What you need to do: Transcribe word for word the section of the records below that opens with the line containing "orange cross: (192, 27) -> (77, 37), moved" and closes with the line containing "red semicircle: (58, 81)"; drop every picture.

Data under study:
= = = = = = =
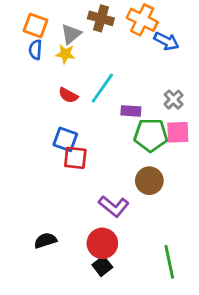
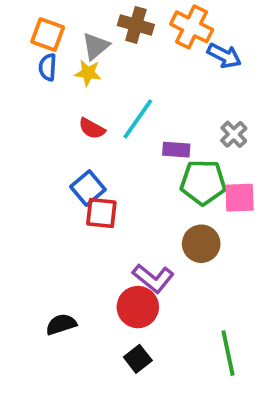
pink square: (178, 132) -> (240, 198), moved
blue square: (65, 139) -> (88, 188), turned 30
red circle: (102, 243) -> (138, 307), moved

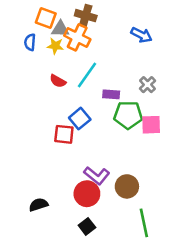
orange cross: (192, 27) -> (77, 37), moved
orange square: (48, 35) -> (46, 18), moved
gray triangle: (96, 46) -> (60, 29), turned 42
blue square: (88, 188) -> (80, 119), moved
brown circle: (201, 244) -> (127, 186), moved

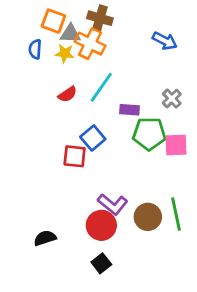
red semicircle: (58, 81) -> (68, 94), turned -63
green line: (144, 223) -> (176, 214), moved

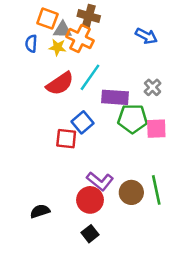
red semicircle: (68, 94) -> (60, 84), size x1.6
purple rectangle: (129, 110) -> (115, 97), size x1.5

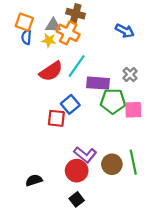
orange square: (47, 19) -> (24, 22), moved

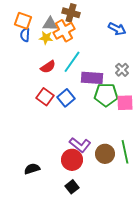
orange cross: (68, 33) -> (64, 31), turned 35
red semicircle: (51, 71) -> (48, 67), size x0.7
red square: (56, 118) -> (45, 97), moved, turned 30

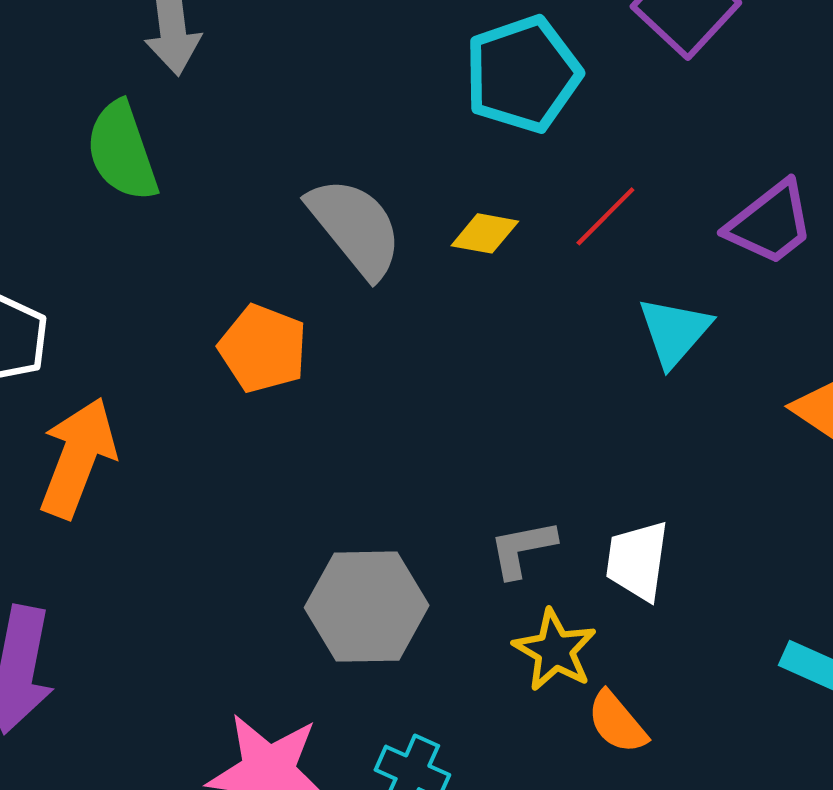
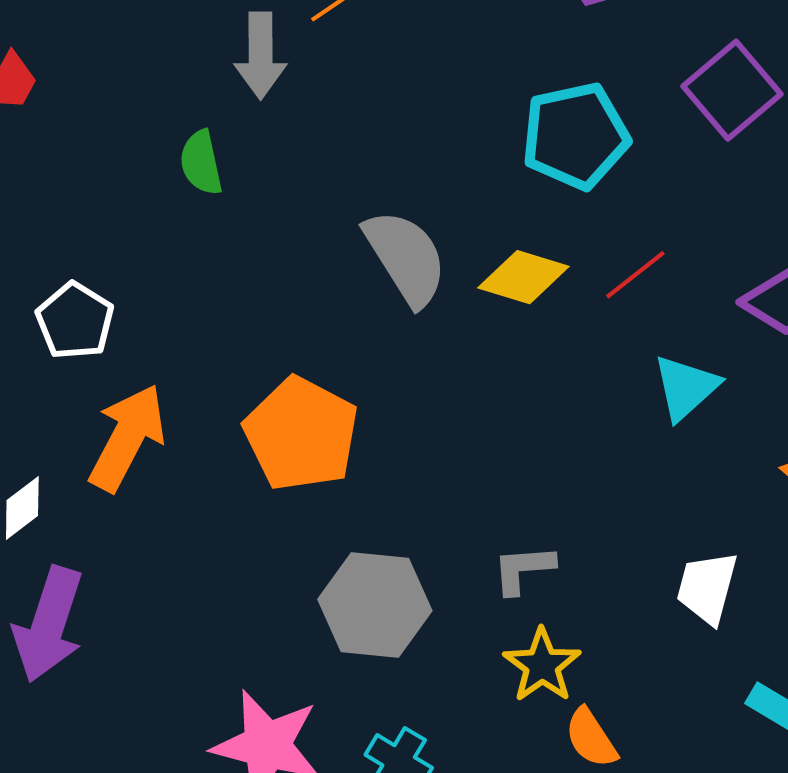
green semicircle: (122, 151) -> (201, 163), size x0.7
yellow diamond: (485, 233) -> (523, 277), size x1.4
orange pentagon: (263, 349) -> (301, 434), moved, size x1.4
white trapezoid: (637, 561) -> (707, 588), moved

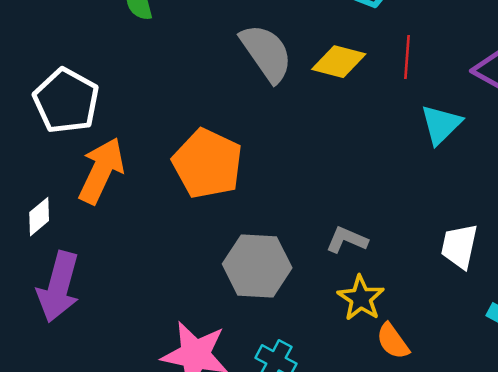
red line: (635, 275) -> (407, 57), turned -45
white pentagon: (75, 321) -> (66, 101), size x1.4
gray L-shape: (523, 569) -> (347, 240), turned 30

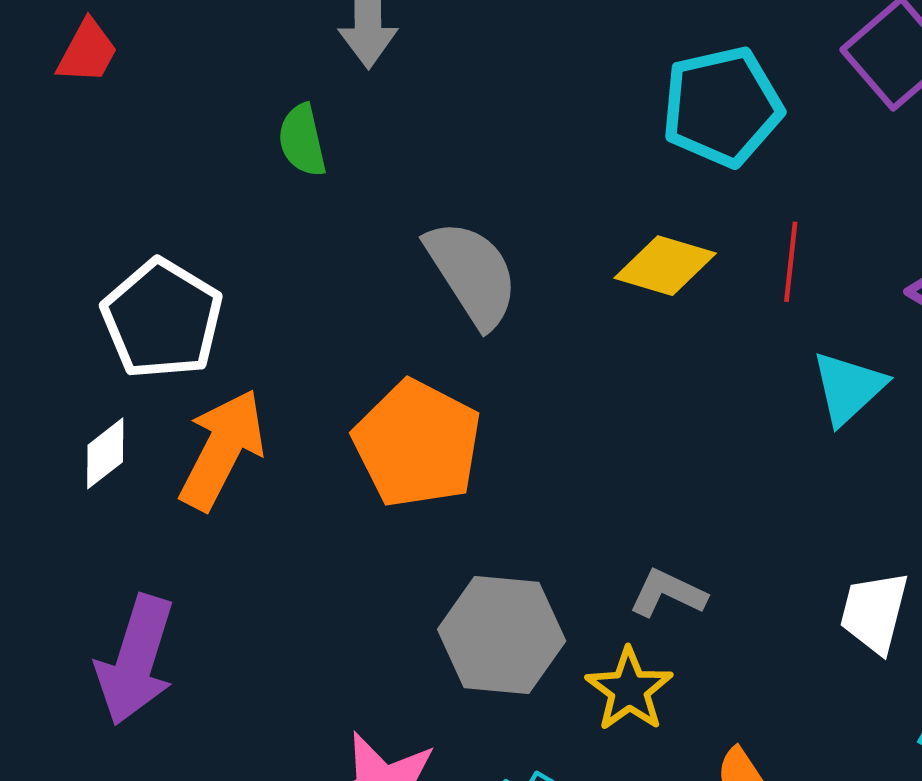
gray semicircle: (266, 53) -> (472, 274), moved
white diamond: (39, 217) -> (105, 453), moved
yellow star: (361, 298) -> (629, 690), moved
= = = = = = =
Response to this task:
orange cross: (192, 27) -> (77, 37), moved
orange square: (48, 35) -> (46, 18), moved
gray triangle: (96, 46) -> (60, 29), turned 42
blue square: (88, 188) -> (80, 119), moved
brown circle: (201, 244) -> (127, 186), moved

red semicircle: (58, 81) -> (68, 94), turned -63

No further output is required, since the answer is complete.